MATERIAL PROVIDED below:

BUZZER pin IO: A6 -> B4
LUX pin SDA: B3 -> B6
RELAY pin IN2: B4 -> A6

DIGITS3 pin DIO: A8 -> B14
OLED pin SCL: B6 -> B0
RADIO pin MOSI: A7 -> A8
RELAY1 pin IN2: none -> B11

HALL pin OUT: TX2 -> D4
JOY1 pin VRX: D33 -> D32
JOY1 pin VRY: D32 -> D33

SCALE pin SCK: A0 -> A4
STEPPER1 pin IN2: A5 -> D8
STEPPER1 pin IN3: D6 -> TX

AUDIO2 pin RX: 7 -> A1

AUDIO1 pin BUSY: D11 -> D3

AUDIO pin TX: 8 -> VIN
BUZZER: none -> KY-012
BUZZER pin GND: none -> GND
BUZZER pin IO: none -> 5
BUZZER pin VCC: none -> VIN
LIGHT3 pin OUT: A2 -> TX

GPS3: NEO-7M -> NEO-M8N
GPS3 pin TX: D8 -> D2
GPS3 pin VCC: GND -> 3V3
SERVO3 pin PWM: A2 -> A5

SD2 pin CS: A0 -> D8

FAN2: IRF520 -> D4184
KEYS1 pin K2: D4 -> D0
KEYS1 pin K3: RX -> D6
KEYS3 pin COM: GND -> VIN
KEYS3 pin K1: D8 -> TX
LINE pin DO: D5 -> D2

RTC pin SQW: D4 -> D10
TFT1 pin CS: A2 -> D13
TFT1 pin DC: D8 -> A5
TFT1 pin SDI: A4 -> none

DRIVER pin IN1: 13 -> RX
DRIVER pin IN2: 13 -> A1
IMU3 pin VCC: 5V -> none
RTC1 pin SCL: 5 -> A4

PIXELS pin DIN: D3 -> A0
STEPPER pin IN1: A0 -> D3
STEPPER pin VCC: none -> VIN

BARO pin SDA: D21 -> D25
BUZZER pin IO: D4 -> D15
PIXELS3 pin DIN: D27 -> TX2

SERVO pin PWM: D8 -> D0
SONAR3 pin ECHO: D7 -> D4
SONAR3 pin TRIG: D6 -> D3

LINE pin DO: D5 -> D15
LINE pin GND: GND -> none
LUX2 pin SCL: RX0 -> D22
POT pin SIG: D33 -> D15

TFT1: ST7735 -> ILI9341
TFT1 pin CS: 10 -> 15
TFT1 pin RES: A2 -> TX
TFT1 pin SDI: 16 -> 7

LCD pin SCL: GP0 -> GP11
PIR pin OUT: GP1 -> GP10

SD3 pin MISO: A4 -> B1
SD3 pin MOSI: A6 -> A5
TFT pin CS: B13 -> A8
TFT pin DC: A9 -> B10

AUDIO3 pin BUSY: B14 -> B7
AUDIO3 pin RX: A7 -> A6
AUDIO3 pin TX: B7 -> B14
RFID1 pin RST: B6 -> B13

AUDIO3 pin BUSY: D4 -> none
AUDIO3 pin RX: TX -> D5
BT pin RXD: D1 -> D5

End of MATERIAL PROVIDED.

**WHAT THE TASK REQUIRES**
Every line above should be printed again exactly as it stands.

**COMPLETED TASK**
BUZZER pin IO: A6 -> B4
LUX pin SDA: B3 -> B6
RELAY pin IN2: B4 -> A6

DIGITS3 pin DIO: A8 -> B14
OLED pin SCL: B6 -> B0
RADIO pin MOSI: A7 -> A8
RELAY1 pin IN2: none -> B11

HALL pin OUT: TX2 -> D4
JOY1 pin VRX: D33 -> D32
JOY1 pin VRY: D32 -> D33

SCALE pin SCK: A0 -> A4
STEPPER1 pin IN2: A5 -> D8
STEPPER1 pin IN3: D6 -> TX

AUDIO2 pin RX: 7 -> A1

AUDIO1 pin BUSY: D11 -> D3

AUDIO pin TX: 8 -> VIN
BUZZER: none -> KY-012
BUZZER pin GND: none -> GND
BUZZER pin IO: none -> 5
BUZZER pin VCC: none -> VIN
LIGHT3 pin OUT: A2 -> TX

GPS3: NEO-7M -> NEO-M8N
GPS3 pin TX: D8 -> D2
GPS3 pin VCC: GND -> 3V3
SERVO3 pin PWM: A2 -> A5

SD2 pin CS: A0 -> D8

FAN2: IRF520 -> D4184
KEYS1 pin K2: D4 -> D0
KEYS1 pin K3: RX -> D6
KEYS3 pin COM: GND -> VIN
KEYS3 pin K1: D8 -> TX
LINE pin DO: D5 -> D2

RTC pin SQW: D4 -> D10
TFT1 pin CS: A2 -> D13
TFT1 pin DC: D8 -> A5
TFT1 pin SDI: A4 -> none

DRIVER pin IN1: 13 -> RX
DRIVER pin IN2: 13 -> A1
IMU3 pin VCC: 5V -> none
RTC1 pin SCL: 5 -> A4

PIXELS pin DIN: D3 -> A0
STEPPER pin IN1: A0 -> D3
STEPPER pin VCC: none -> VIN

BARO pin SDA: D21 -> D25
BUZZER pin IO: D4 -> D15
PIXELS3 pin DIN: D27 -> TX2

SERVO pin PWM: D8 -> D0
SONAR3 pin ECHO: D7 -> D4
SONAR3 pin TRIG: D6 -> D3

LINE pin DO: D5 -> D15
LINE pin GND: GND -> none
LUX2 pin SCL: RX0 -> D22
POT pin SIG: D33 -> D15

TFT1: ST7735 -> ILI9341
TFT1 pin CS: 10 -> 15
TFT1 pin RES: A2 -> TX
TFT1 pin SDI: 16 -> 7

LCD pin SCL: GP0 -> GP11
PIR pin OUT: GP1 -> GP10

SD3 pin MISO: A4 -> B1
SD3 pin MOSI: A6 -> A5
TFT pin CS: B13 -> A8
TFT pin DC: A9 -> B10

AUDIO3 pin BUSY: B14 -> B7
AUDIO3 pin RX: A7 -> A6
AUDIO3 pin TX: B7 -> B14
RFID1 pin RST: B6 -> B13

AUDIO3 pin BUSY: D4 -> none
AUDIO3 pin RX: TX -> D5
BT pin RXD: D1 -> D5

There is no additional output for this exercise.